What you are asked to do - Return verbatim the lines from the one containing "April [764, 1163]" through the one containing "biennial [485, 425]", including both of those lines.

Data shown -

>>>

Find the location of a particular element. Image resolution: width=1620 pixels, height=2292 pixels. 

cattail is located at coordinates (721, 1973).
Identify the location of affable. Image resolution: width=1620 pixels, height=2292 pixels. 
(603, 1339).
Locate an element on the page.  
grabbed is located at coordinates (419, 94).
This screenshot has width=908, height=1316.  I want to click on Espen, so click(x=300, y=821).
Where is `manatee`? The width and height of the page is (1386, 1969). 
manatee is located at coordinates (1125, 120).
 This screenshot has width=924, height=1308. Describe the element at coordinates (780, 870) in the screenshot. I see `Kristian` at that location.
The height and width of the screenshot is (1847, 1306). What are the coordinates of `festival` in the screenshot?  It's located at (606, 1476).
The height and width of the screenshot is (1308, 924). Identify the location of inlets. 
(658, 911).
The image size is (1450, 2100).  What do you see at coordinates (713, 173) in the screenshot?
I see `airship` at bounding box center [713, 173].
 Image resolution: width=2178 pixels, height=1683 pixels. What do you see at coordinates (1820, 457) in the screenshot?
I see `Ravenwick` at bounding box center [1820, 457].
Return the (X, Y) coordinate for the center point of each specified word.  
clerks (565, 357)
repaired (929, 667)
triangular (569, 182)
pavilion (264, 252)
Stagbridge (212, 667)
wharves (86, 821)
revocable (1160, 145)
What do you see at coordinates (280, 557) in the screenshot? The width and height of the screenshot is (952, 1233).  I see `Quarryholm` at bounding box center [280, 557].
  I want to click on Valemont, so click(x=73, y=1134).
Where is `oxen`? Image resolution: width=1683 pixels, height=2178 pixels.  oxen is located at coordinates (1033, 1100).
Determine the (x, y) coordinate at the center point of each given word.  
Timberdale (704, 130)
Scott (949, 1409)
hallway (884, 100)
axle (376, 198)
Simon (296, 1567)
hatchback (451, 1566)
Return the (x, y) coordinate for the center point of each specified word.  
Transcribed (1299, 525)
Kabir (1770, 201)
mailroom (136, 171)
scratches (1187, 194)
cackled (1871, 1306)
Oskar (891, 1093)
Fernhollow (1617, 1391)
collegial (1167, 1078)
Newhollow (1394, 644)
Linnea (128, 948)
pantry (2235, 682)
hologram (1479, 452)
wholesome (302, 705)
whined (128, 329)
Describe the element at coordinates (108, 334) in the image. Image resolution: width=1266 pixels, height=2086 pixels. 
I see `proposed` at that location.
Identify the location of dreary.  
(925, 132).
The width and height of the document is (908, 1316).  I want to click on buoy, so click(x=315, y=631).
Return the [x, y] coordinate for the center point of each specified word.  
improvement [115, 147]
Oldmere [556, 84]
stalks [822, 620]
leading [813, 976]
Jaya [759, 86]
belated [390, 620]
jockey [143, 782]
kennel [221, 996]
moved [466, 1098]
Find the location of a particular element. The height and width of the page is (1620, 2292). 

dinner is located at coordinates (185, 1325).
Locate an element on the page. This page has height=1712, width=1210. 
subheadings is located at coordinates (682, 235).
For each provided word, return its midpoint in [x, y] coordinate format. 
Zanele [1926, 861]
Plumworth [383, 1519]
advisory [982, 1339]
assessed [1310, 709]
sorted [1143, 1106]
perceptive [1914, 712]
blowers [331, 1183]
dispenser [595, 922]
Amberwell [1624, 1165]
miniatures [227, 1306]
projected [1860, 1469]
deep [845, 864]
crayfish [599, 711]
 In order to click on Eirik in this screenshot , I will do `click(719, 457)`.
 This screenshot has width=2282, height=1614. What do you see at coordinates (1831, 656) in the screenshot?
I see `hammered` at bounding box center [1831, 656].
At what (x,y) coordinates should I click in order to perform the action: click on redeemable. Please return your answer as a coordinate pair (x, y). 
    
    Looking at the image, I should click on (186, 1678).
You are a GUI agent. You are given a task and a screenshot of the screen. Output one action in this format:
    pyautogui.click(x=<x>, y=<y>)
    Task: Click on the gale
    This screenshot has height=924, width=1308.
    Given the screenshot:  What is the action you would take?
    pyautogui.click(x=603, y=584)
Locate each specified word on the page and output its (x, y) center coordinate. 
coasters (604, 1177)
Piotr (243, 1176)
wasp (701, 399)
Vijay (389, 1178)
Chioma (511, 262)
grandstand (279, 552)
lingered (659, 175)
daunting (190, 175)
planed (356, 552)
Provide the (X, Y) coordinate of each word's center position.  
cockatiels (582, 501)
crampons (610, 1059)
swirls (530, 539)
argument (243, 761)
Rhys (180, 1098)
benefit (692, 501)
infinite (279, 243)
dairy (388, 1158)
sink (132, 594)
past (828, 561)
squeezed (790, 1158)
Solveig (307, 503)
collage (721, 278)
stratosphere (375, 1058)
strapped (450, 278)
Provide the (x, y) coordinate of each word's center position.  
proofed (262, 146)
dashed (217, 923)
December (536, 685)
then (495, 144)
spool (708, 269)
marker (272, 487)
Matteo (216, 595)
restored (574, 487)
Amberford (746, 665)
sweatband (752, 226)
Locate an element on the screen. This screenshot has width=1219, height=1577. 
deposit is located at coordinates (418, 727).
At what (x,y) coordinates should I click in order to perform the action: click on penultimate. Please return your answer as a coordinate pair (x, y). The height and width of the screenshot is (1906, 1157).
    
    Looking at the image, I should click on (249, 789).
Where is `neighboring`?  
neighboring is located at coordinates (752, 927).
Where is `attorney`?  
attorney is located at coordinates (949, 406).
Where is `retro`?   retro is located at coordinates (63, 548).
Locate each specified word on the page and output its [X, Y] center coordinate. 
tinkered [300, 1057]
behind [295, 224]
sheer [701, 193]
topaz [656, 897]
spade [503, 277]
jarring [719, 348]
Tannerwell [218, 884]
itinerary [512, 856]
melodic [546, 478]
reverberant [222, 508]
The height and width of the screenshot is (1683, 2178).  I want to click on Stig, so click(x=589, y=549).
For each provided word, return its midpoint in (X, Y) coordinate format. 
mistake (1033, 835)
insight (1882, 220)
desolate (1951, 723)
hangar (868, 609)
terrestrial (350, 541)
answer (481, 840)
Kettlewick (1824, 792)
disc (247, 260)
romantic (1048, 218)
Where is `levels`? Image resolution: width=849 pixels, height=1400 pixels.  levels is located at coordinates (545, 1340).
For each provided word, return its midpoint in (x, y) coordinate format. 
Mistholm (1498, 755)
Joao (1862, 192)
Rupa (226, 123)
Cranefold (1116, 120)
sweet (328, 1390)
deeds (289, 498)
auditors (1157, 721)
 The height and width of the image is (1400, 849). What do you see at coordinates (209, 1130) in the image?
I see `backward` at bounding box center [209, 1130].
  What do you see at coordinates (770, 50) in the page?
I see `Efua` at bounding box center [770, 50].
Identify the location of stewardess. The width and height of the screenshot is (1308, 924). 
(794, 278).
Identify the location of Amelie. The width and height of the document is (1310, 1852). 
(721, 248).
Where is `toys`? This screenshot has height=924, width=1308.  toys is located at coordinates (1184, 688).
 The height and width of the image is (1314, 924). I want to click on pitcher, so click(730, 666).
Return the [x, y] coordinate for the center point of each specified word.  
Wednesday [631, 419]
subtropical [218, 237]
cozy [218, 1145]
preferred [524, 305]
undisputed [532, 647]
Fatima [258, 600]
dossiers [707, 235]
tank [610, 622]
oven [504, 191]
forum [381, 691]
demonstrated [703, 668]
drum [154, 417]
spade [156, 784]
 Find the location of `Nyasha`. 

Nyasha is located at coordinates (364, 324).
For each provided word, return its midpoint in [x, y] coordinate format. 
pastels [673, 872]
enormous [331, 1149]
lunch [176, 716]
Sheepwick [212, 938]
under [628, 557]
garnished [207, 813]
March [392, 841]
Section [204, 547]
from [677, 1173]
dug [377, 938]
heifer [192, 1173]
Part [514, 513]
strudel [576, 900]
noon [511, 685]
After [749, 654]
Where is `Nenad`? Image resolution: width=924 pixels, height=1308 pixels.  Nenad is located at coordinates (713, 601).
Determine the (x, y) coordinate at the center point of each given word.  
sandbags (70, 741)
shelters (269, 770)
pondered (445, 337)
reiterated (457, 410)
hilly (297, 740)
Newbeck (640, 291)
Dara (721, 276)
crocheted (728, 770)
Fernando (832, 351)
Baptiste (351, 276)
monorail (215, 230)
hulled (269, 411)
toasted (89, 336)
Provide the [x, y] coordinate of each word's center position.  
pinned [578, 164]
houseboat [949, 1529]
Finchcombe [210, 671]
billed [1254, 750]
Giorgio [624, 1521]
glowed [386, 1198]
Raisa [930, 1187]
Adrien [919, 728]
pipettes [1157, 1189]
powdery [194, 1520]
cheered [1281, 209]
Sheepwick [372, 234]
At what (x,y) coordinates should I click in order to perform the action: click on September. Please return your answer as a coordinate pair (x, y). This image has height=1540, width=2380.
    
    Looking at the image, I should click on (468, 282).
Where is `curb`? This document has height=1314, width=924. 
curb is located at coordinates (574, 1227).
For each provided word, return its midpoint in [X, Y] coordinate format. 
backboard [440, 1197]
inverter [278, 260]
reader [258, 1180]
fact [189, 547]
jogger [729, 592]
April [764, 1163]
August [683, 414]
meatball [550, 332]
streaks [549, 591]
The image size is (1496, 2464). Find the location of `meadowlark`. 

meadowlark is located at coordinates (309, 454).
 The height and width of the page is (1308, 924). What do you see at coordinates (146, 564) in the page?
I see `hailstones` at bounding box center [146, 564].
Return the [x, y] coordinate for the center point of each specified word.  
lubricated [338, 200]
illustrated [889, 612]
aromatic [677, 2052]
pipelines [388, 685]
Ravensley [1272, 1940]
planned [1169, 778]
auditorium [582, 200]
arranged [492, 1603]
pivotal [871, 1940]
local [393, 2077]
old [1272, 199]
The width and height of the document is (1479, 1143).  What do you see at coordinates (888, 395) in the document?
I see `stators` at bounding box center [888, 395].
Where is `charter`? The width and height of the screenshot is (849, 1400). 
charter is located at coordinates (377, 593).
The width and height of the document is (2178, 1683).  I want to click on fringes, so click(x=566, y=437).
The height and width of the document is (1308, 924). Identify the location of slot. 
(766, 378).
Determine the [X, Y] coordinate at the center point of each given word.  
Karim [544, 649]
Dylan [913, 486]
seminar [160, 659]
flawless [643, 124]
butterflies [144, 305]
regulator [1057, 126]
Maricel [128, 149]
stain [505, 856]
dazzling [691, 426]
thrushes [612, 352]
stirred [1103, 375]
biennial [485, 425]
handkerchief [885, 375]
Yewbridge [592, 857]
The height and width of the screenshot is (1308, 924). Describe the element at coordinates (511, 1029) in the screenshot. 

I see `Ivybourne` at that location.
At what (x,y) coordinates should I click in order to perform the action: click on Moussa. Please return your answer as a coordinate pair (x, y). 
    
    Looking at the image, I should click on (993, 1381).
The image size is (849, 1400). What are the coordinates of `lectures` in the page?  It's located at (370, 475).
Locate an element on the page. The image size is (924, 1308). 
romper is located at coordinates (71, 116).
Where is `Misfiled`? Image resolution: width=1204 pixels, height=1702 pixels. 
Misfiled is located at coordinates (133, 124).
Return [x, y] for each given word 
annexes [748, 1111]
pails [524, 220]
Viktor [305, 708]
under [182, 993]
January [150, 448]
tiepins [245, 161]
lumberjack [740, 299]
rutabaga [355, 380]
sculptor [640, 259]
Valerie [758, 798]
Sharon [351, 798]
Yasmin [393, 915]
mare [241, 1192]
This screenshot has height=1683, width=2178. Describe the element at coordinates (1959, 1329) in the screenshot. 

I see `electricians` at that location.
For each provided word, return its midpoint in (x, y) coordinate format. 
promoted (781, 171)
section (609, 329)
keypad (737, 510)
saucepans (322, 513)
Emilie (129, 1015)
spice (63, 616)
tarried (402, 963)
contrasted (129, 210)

<<<

Problem solution -
April [764, 1163]
August [683, 414]
meatball [550, 332]
streaks [549, 591]
The image size is (1496, 2464). Find the location of `meadowlark`. 

meadowlark is located at coordinates (309, 454).
 The height and width of the page is (1308, 924). What do you see at coordinates (146, 564) in the page?
I see `hailstones` at bounding box center [146, 564].
Return the [x, y] coordinate for the center point of each specified word.  
lubricated [338, 200]
illustrated [889, 612]
aromatic [677, 2052]
pipelines [388, 685]
Ravensley [1272, 1940]
planned [1169, 778]
auditorium [582, 200]
arranged [492, 1603]
pivotal [871, 1940]
local [393, 2077]
old [1272, 199]
The width and height of the document is (1479, 1143).  What do you see at coordinates (888, 395) in the document?
I see `stators` at bounding box center [888, 395].
Where is `charter`? The width and height of the screenshot is (849, 1400). 
charter is located at coordinates (377, 593).
The width and height of the document is (2178, 1683).  I want to click on fringes, so click(x=566, y=437).
The height and width of the document is (1308, 924). Identify the location of slot. 
(766, 378).
Determine the [X, Y] coordinate at the center point of each given word.  
Karim [544, 649]
Dylan [913, 486]
seminar [160, 659]
flawless [643, 124]
butterflies [144, 305]
regulator [1057, 126]
Maricel [128, 149]
stain [505, 856]
dazzling [691, 426]
thrushes [612, 352]
stirred [1103, 375]
biennial [485, 425]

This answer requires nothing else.